> **DATA FOR PROCESSING**:

○ ○ ○ ○

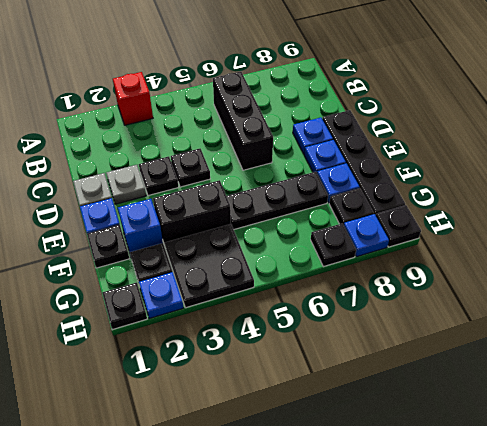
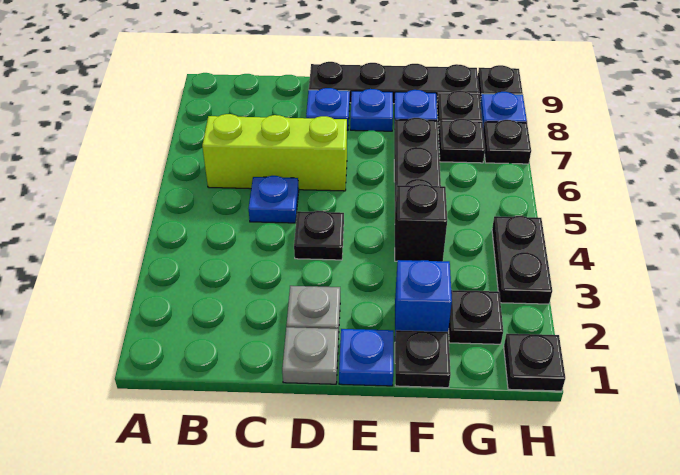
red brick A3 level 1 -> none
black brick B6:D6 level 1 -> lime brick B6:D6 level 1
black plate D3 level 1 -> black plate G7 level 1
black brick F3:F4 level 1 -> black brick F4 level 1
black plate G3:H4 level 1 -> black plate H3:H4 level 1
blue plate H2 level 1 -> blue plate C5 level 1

○ ○ ○ ○

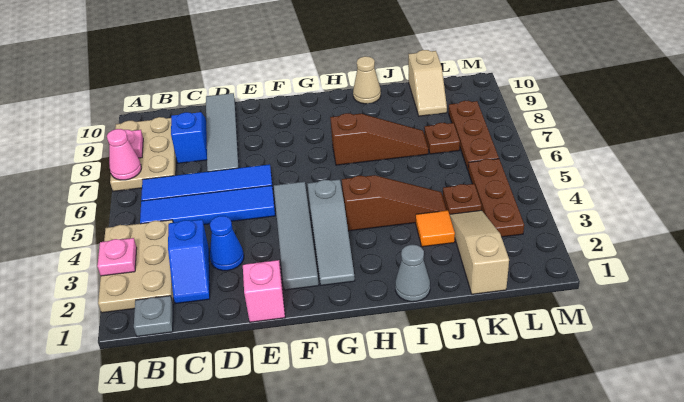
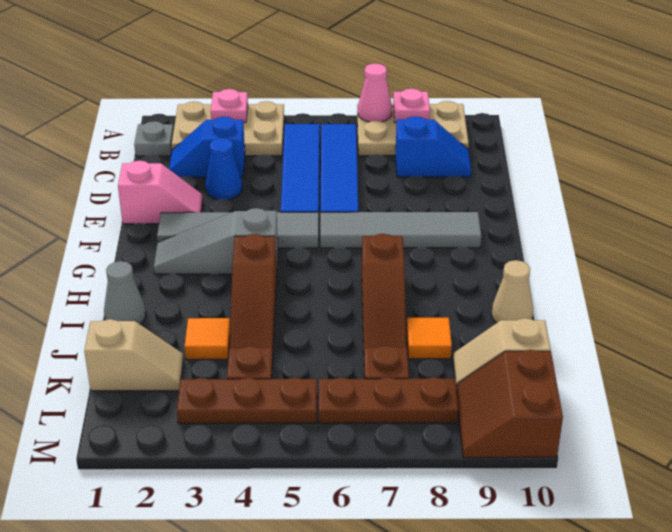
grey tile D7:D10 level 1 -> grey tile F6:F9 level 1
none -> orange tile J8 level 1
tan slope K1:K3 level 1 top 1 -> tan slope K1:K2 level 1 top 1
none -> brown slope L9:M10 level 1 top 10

○ ○ ○ ○

> **EXERCISE DIRECTIONS**: Transcribe the records above from the line holding "tan slope K1:K3" down to the line holding "none -> brown slope L9:M10 level 1 top 10", inclusive, without adding anything.

> **WRITTEN SOLUTION**:
tan slope K1:K3 level 1 top 1 -> tan slope K1:K2 level 1 top 1
none -> brown slope L9:M10 level 1 top 10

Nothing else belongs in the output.